[Dataset content — start]
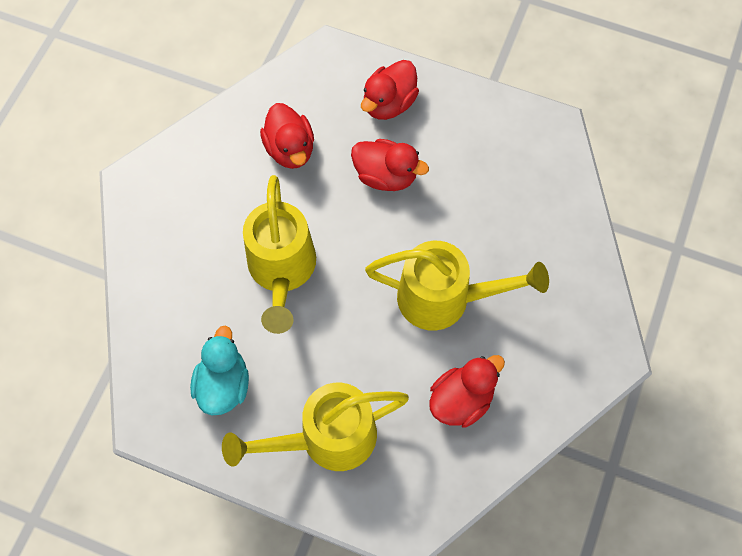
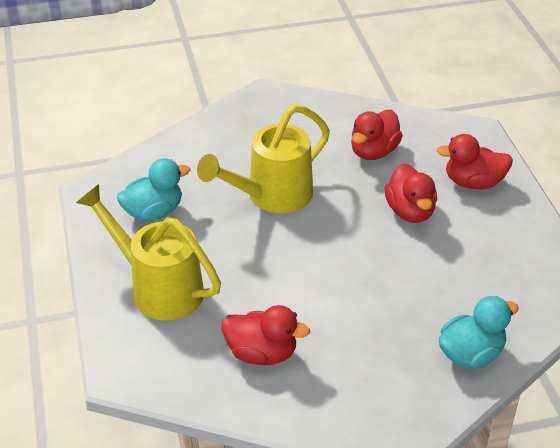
camera: 55 degrees right, 25 degrees down
(444, 298) = (341, 298): yellow watering can -> none
(567, 247) = (471, 354): none -> turquoise duck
[Dataset content — finish]
Exercise goal
Work out how many lines in the data hold the word "none"; reply with the number alone.

Finished exercise
2